Content starts

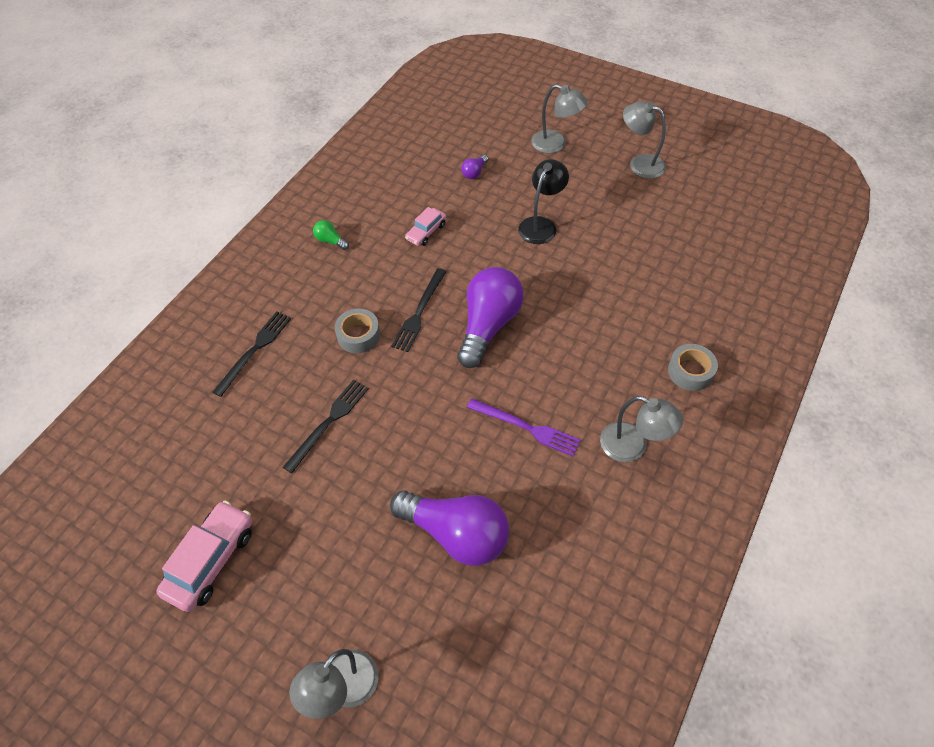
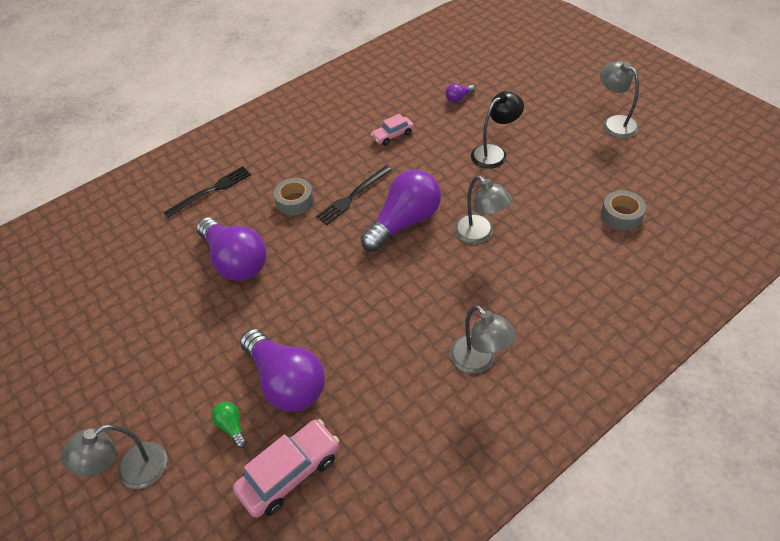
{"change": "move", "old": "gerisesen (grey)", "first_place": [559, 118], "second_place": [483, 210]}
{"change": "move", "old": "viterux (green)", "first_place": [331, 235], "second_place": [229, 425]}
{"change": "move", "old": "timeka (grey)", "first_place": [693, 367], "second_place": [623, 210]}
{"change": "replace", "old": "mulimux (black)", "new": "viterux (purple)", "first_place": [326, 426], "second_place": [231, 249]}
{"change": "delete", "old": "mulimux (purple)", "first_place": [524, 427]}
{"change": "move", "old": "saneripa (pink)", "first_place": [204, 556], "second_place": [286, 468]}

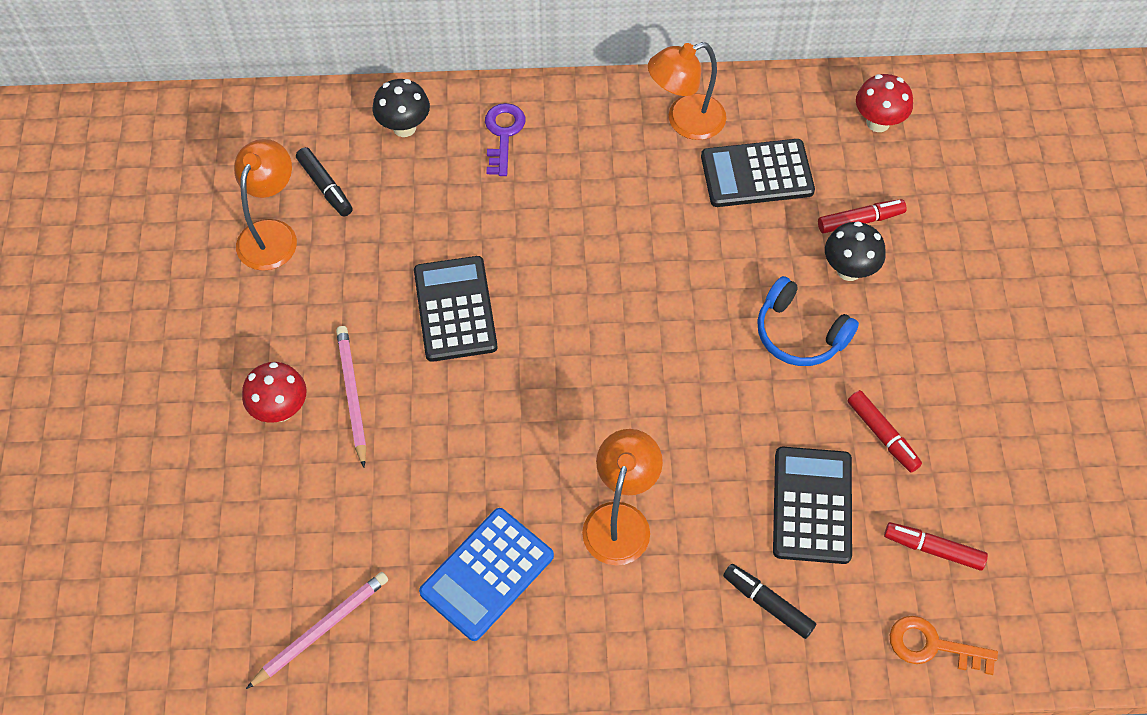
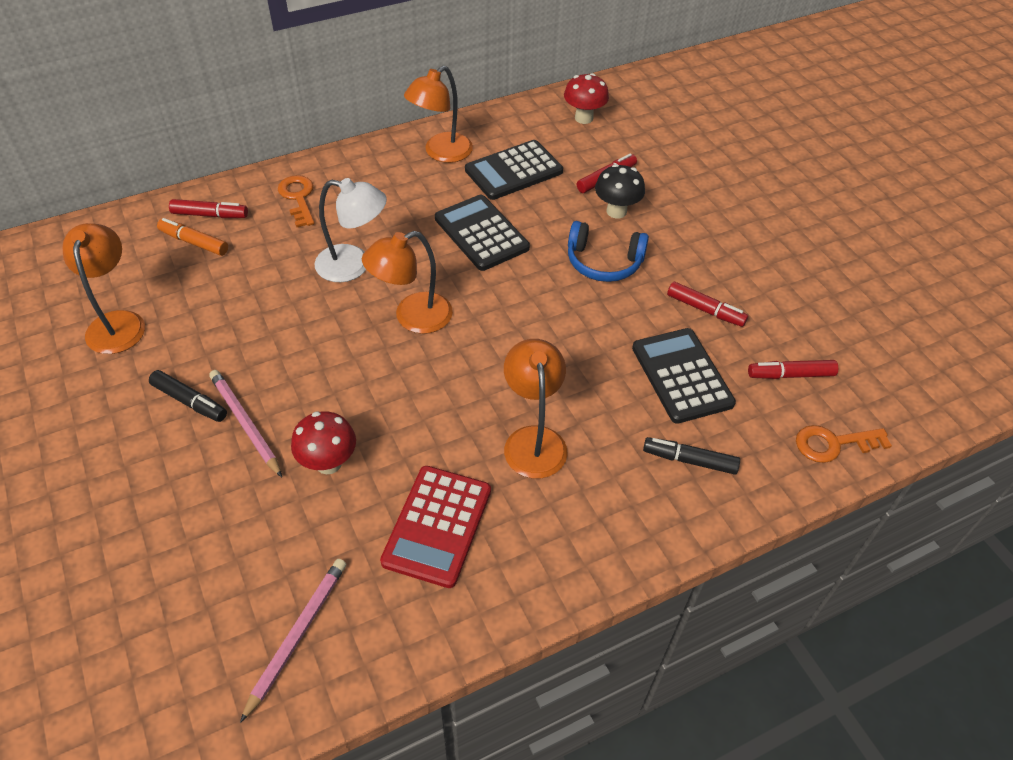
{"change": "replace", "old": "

Content ends
Content starts

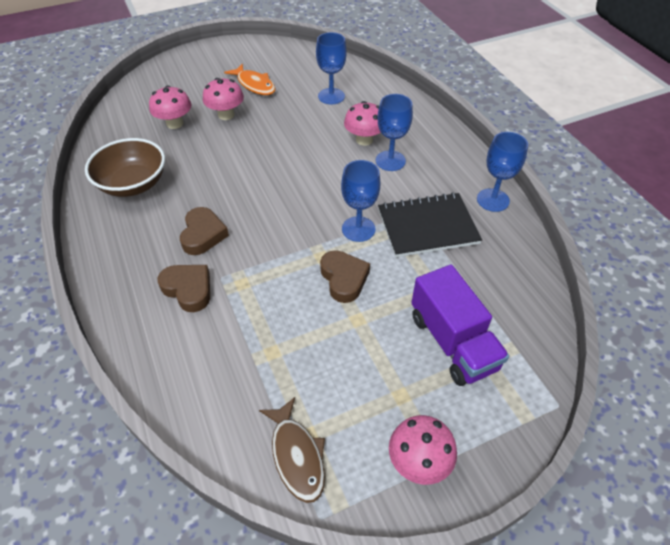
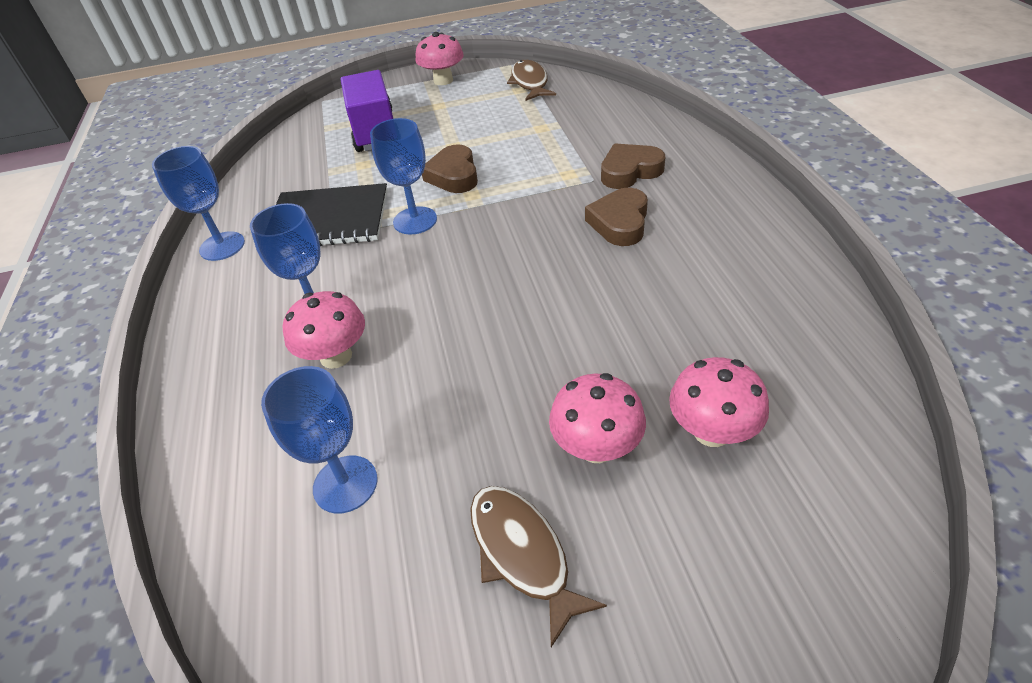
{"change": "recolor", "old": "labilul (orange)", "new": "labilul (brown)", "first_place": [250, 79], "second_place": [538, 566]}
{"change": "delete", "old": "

Content ends

Using the material, show each line where the string "purple" can be found.

{"change": "replace", "old": "mulimux (black)", "new": "viterux (purple)", "first_place": [326, 426], "second_place": [231, 249]}
{"change": "delete", "old": "mulimux (purple)", "first_place": [524, 427]}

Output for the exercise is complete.